Task to carry out
Leave the images aside and output every entry exactly.

Working data
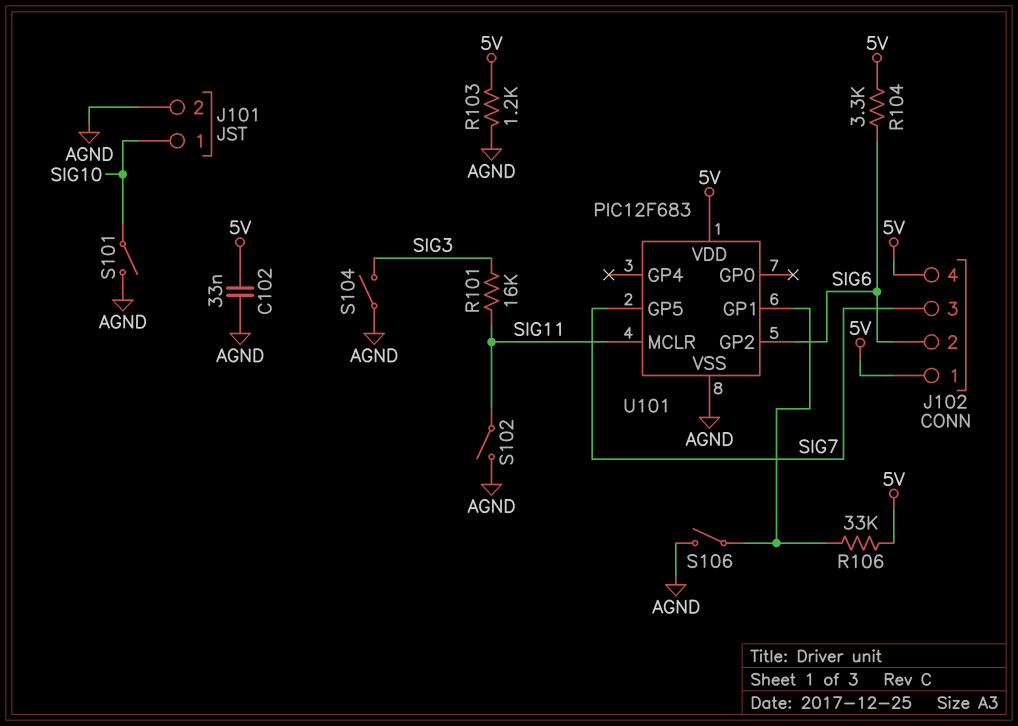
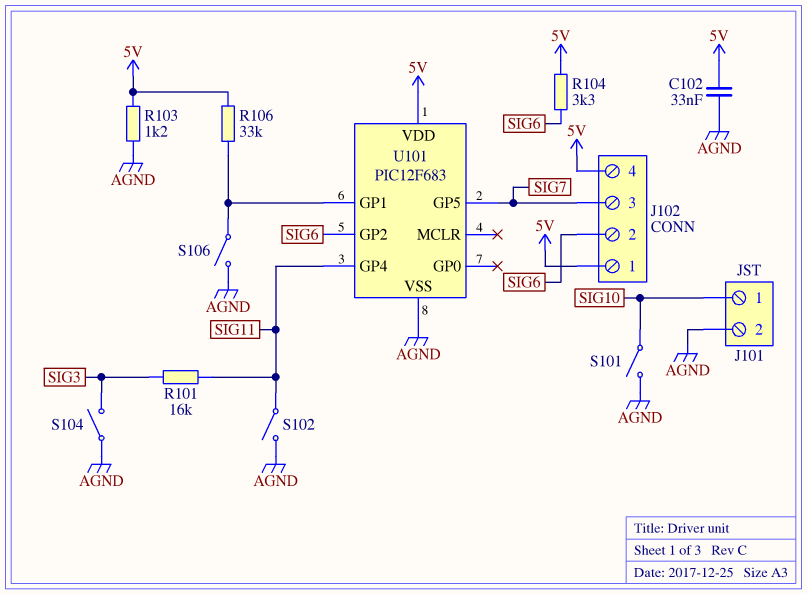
U101 pin GP4: none -> SIG11
U101 pin MCLR: SIG11 -> none

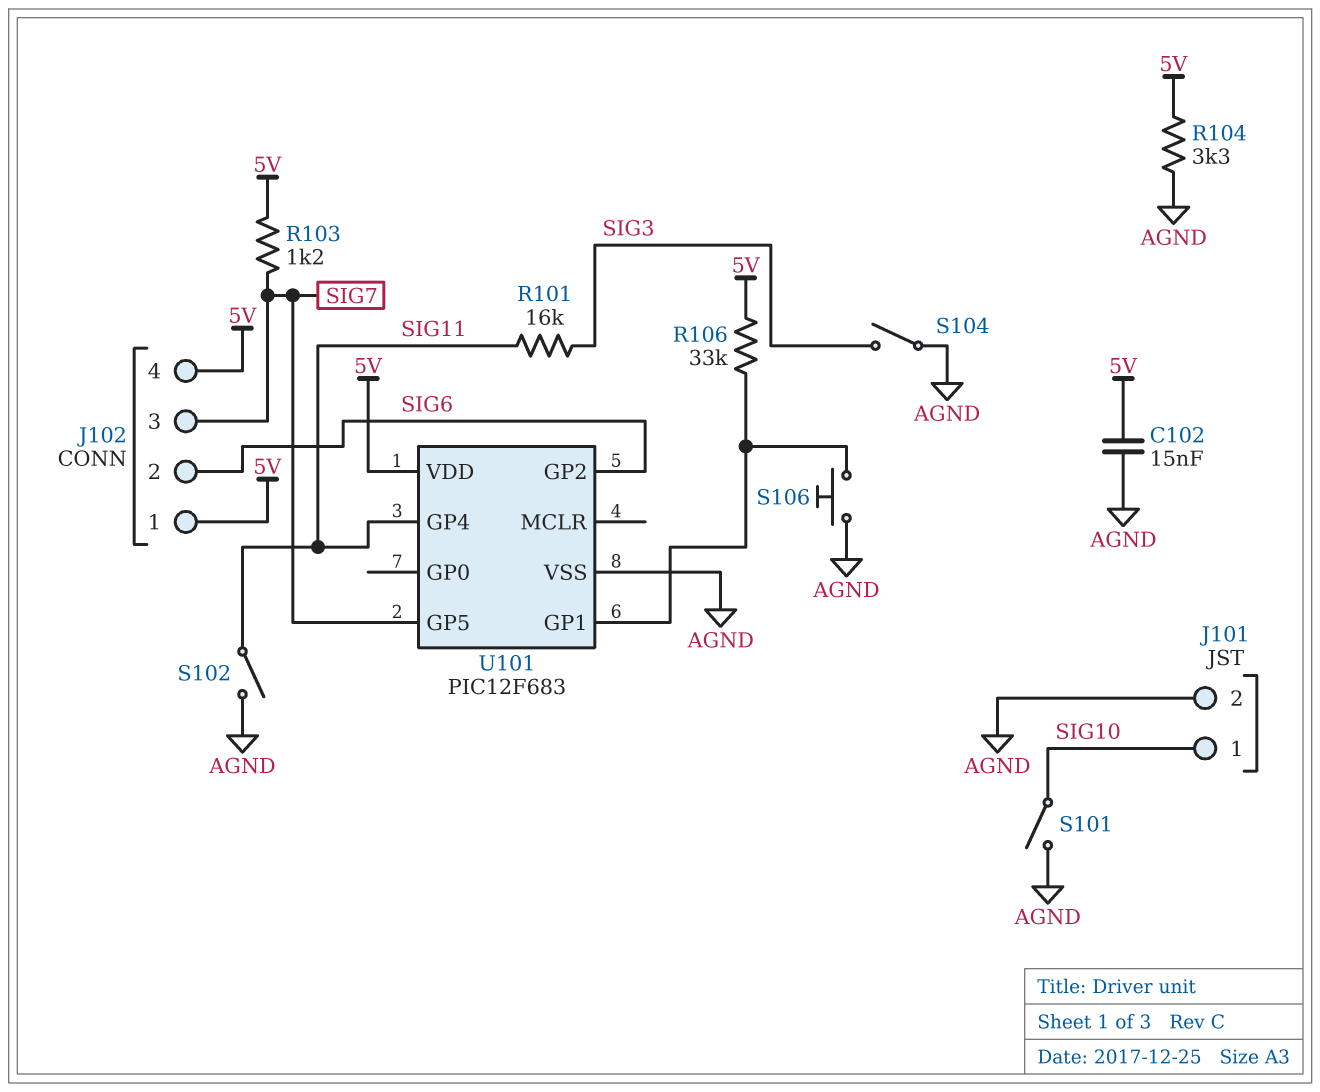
C102: 33nF (5V, AGND) -> 15nF (5V, AGND)
R103: 1.2k (5V, AGND) -> 1.2k (5V, SIG7)
R104: 3.3k (5V, SIG6) -> 3.3k (5V, AGND)
S106: switch (AGND, U101/GP1) -> button (AGND, U101/GP1)

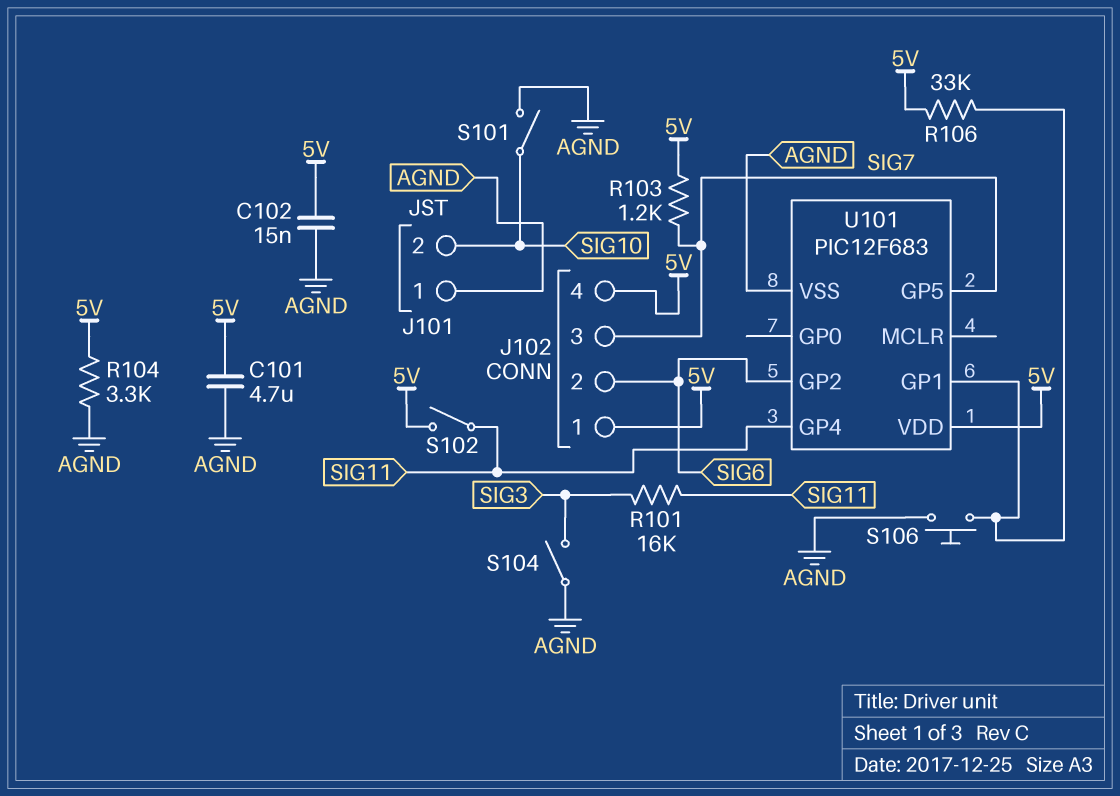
C101: none -> 4.7uF (5V, AGND)
J101 pin 1: SIG10 -> AGND
J101 pin 2: AGND -> SIG10
S102: switch (AGND, SIG11) -> switch (5V, SIG11)

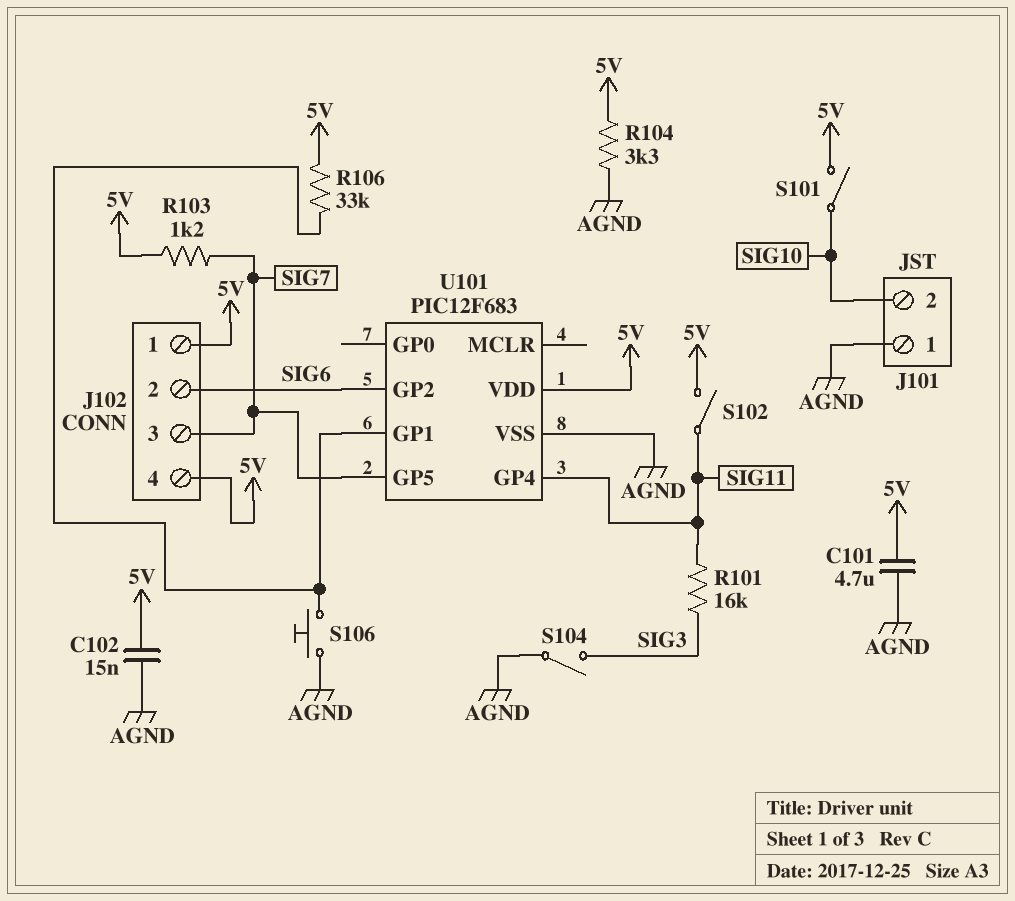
S101: switch (AGND, SIG10) -> switch (5V, SIG10)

Response
U101 pin GP4: none -> SIG11
U101 pin MCLR: SIG11 -> none

C102: 33nF (5V, AGND) -> 15nF (5V, AGND)
R103: 1.2k (5V, AGND) -> 1.2k (5V, SIG7)
R104: 3.3k (5V, SIG6) -> 3.3k (5V, AGND)
S106: switch (AGND, U101/GP1) -> button (AGND, U101/GP1)

C101: none -> 4.7uF (5V, AGND)
J101 pin 1: SIG10 -> AGND
J101 pin 2: AGND -> SIG10
S102: switch (AGND, SIG11) -> switch (5V, SIG11)

S101: switch (AGND, SIG10) -> switch (5V, SIG10)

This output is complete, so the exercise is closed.